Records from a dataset
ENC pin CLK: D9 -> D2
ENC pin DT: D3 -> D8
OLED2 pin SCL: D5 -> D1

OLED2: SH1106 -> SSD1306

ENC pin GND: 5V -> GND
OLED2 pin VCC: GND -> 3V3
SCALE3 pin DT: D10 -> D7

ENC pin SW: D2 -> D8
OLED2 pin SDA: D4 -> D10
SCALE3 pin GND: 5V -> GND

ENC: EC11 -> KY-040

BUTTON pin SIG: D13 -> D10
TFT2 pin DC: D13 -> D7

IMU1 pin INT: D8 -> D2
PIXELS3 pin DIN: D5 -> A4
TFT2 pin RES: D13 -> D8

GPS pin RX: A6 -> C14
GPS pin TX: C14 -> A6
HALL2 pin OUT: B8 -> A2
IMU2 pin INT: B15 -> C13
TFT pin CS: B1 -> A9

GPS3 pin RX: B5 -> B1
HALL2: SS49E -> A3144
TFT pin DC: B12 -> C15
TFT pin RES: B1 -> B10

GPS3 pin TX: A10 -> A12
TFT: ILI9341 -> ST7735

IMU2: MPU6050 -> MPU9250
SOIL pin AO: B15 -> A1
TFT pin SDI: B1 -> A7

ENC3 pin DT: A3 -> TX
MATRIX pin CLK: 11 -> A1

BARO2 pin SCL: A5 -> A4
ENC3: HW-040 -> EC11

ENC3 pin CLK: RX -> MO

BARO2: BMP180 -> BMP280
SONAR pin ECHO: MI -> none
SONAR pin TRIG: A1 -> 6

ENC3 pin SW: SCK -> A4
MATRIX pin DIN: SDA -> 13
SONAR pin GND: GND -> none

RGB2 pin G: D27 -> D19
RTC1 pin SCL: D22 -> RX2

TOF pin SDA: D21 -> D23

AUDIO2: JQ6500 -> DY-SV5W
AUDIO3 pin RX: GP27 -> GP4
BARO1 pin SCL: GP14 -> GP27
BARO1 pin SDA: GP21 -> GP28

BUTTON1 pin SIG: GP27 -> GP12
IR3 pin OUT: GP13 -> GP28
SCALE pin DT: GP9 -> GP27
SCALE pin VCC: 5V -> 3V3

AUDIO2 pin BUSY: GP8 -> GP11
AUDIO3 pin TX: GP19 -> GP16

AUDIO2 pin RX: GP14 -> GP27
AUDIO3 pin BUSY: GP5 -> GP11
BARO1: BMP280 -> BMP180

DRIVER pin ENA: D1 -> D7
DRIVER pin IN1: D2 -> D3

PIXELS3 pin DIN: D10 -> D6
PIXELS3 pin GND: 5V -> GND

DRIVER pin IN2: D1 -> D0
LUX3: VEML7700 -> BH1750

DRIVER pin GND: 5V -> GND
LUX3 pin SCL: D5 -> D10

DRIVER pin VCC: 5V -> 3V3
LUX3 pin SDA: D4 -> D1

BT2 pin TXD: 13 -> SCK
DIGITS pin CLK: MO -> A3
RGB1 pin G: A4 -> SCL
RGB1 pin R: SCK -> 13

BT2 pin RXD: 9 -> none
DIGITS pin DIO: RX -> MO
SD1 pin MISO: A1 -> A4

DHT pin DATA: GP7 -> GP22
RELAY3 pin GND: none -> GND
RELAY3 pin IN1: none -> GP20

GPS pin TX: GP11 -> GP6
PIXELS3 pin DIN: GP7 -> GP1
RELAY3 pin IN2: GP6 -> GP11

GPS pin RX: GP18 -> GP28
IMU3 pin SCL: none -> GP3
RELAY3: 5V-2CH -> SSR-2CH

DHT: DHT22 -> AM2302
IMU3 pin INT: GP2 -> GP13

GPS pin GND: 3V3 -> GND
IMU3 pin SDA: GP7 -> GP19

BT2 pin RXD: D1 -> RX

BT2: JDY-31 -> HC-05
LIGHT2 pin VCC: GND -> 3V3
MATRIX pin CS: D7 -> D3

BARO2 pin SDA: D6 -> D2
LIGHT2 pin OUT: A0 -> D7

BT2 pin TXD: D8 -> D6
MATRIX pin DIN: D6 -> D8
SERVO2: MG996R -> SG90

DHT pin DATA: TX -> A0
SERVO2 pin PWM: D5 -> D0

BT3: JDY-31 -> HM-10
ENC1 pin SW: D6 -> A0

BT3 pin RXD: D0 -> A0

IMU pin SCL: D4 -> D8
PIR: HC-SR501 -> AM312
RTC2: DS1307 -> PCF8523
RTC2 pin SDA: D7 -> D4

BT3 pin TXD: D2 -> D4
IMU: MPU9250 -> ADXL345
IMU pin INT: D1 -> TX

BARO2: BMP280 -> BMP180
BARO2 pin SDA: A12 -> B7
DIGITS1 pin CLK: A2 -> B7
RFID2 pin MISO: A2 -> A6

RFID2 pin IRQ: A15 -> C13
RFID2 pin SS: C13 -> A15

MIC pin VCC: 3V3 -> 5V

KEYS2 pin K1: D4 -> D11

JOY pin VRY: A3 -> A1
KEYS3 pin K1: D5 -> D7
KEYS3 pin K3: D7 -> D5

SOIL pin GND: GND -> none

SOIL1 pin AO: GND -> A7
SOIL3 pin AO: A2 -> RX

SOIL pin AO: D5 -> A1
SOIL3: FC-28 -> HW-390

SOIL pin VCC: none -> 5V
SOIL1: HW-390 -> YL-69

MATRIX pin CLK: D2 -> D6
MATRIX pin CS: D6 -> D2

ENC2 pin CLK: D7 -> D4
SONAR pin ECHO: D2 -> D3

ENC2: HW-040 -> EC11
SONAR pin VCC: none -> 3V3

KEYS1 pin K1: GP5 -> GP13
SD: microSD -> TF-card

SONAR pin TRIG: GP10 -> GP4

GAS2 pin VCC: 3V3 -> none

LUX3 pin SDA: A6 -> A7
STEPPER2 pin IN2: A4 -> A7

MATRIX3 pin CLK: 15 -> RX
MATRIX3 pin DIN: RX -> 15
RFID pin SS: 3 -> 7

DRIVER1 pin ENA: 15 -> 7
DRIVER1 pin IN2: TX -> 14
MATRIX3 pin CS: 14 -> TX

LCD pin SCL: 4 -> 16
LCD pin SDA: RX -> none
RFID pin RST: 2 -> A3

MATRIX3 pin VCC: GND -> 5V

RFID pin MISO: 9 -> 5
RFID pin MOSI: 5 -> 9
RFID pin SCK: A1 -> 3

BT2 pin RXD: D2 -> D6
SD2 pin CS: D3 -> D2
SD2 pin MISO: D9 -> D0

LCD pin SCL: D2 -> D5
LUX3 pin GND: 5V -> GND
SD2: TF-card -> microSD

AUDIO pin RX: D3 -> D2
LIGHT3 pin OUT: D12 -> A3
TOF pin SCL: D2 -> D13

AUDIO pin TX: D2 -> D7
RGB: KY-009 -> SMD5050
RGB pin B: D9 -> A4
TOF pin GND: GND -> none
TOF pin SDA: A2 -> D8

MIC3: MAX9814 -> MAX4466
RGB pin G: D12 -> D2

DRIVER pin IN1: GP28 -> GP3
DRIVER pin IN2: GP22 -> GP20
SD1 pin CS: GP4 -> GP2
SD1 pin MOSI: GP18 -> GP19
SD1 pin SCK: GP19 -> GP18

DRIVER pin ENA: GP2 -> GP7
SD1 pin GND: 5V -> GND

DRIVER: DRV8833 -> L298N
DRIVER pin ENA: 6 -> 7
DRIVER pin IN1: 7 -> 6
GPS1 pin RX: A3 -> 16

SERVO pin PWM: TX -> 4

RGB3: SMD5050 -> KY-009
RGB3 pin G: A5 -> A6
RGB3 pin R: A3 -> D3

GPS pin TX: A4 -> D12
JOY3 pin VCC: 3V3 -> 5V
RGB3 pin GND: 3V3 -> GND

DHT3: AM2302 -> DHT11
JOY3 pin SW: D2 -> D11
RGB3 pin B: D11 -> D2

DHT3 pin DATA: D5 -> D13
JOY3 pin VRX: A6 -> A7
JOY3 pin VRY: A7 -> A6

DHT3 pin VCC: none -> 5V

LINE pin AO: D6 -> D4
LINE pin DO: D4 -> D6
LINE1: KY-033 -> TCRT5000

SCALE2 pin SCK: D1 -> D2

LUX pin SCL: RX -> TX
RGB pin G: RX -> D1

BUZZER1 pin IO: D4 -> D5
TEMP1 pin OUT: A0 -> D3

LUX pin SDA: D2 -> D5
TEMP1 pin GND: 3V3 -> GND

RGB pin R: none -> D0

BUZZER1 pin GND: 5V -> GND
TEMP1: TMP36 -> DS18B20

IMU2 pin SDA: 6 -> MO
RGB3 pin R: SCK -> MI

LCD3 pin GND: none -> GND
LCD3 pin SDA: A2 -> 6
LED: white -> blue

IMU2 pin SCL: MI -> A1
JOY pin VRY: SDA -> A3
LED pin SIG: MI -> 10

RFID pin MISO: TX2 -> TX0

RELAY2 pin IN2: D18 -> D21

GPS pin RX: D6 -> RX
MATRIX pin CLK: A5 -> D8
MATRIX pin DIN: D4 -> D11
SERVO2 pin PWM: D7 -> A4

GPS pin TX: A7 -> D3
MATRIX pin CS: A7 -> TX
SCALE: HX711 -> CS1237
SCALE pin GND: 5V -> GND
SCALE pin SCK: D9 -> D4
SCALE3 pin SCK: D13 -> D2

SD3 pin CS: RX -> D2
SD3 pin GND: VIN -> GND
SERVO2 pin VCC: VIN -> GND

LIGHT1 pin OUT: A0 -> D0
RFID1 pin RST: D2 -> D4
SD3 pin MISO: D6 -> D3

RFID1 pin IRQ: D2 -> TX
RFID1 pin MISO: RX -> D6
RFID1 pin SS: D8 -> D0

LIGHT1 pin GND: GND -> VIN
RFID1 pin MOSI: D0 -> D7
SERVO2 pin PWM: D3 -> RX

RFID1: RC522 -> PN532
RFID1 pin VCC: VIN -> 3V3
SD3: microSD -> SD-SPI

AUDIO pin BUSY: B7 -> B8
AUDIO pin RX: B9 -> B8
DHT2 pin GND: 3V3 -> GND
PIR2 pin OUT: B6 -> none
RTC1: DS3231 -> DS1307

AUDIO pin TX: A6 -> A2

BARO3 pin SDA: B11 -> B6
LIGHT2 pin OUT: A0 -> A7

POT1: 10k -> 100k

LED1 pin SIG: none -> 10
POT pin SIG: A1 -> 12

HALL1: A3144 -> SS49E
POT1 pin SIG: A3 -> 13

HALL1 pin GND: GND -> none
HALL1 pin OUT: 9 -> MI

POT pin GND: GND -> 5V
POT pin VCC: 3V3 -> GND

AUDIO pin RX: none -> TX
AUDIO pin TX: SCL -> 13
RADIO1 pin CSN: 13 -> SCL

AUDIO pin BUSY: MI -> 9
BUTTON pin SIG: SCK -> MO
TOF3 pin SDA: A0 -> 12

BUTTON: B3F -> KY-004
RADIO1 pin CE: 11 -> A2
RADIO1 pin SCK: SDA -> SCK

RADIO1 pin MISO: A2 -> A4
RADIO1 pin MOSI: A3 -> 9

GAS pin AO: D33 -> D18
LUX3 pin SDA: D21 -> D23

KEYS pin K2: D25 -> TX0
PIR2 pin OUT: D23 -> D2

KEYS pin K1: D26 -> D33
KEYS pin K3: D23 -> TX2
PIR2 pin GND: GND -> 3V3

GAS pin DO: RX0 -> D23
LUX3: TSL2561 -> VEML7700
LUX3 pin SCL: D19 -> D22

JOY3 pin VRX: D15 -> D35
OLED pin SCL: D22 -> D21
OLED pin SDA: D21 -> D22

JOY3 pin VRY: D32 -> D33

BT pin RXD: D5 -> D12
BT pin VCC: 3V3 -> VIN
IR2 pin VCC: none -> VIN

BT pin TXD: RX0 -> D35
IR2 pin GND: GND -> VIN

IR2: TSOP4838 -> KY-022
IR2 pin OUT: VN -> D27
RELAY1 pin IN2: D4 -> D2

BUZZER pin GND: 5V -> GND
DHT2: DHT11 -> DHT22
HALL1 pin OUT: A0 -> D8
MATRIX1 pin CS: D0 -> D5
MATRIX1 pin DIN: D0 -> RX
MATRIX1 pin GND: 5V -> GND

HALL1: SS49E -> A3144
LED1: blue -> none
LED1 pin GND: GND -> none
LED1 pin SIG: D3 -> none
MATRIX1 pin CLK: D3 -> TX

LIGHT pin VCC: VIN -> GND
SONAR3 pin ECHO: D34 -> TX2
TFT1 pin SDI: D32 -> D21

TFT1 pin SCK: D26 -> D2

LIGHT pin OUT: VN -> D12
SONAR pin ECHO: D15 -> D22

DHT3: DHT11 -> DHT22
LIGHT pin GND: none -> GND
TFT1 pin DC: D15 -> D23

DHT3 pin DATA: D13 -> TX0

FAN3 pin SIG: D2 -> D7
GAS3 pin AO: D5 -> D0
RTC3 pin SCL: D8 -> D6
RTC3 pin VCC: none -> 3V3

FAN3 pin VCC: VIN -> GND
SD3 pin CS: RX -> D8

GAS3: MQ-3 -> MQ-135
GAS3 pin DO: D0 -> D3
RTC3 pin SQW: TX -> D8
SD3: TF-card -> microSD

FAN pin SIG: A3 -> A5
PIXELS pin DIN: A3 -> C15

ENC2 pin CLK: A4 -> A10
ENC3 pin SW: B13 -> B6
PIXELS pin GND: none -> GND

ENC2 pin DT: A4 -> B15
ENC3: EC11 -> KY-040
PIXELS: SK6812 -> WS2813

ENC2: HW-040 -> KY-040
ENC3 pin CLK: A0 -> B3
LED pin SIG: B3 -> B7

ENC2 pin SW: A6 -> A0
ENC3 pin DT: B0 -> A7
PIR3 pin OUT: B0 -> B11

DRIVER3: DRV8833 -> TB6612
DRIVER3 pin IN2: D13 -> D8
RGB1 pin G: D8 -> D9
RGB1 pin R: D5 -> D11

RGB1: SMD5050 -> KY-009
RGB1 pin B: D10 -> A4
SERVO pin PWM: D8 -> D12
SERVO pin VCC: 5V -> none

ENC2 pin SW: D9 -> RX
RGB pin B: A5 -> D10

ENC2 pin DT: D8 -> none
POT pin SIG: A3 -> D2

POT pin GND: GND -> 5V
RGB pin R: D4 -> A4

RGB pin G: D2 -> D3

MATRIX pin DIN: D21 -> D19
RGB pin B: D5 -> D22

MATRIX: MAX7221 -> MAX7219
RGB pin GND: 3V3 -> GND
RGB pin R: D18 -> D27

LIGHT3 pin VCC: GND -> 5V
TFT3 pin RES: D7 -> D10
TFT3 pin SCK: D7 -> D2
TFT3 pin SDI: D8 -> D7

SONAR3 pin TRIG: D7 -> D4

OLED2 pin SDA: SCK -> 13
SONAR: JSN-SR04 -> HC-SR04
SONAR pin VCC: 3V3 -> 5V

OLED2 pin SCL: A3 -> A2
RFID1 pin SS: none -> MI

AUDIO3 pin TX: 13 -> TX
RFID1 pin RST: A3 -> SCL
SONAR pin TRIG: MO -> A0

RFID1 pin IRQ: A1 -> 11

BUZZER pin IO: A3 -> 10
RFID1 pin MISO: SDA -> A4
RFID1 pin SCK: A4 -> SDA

--- THE PROBLEM ---
Could you retype exactly the lines from the first one of the records through the line containing "DRIVER pin IN1: D2 -> D3", both included, and nothing more?

--- ANSWER TO THIS PROBLEM ---
ENC pin CLK: D9 -> D2
ENC pin DT: D3 -> D8
OLED2 pin SCL: D5 -> D1

OLED2: SH1106 -> SSD1306

ENC pin GND: 5V -> GND
OLED2 pin VCC: GND -> 3V3
SCALE3 pin DT: D10 -> D7

ENC pin SW: D2 -> D8
OLED2 pin SDA: D4 -> D10
SCALE3 pin GND: 5V -> GND

ENC: EC11 -> KY-040

BUTTON pin SIG: D13 -> D10
TFT2 pin DC: D13 -> D7

IMU1 pin INT: D8 -> D2
PIXELS3 pin DIN: D5 -> A4
TFT2 pin RES: D13 -> D8

GPS pin RX: A6 -> C14
GPS pin TX: C14 -> A6
HALL2 pin OUT: B8 -> A2
IMU2 pin INT: B15 -> C13
TFT pin CS: B1 -> A9

GPS3 pin RX: B5 -> B1
HALL2: SS49E -> A3144
TFT pin DC: B12 -> C15
TFT pin RES: B1 -> B10

GPS3 pin TX: A10 -> A12
TFT: ILI9341 -> ST7735

IMU2: MPU6050 -> MPU9250
SOIL pin AO: B15 -> A1
TFT pin SDI: B1 -> A7

ENC3 pin DT: A3 -> TX
MATRIX pin CLK: 11 -> A1

BARO2 pin SCL: A5 -> A4
ENC3: HW-040 -> EC11

ENC3 pin CLK: RX -> MO

BARO2: BMP180 -> BMP280
SONAR pin ECHO: MI -> none
SONAR pin TRIG: A1 -> 6

ENC3 pin SW: SCK -> A4
MATRIX pin DIN: SDA -> 13
SONAR pin GND: GND -> none

RGB2 pin G: D27 -> D19
RTC1 pin SCL: D22 -> RX2

TOF pin SDA: D21 -> D23

AUDIO2: JQ6500 -> DY-SV5W
AUDIO3 pin RX: GP27 -> GP4
BARO1 pin SCL: GP14 -> GP27
BARO1 pin SDA: GP21 -> GP28

BUTTON1 pin SIG: GP27 -> GP12
IR3 pin OUT: GP13 -> GP28
SCALE pin DT: GP9 -> GP27
SCALE pin VCC: 5V -> 3V3

AUDIO2 pin BUSY: GP8 -> GP11
AUDIO3 pin TX: GP19 -> GP16

AUDIO2 pin RX: GP14 -> GP27
AUDIO3 pin BUSY: GP5 -> GP11
BARO1: BMP280 -> BMP180

DRIVER pin ENA: D1 -> D7
DRIVER pin IN1: D2 -> D3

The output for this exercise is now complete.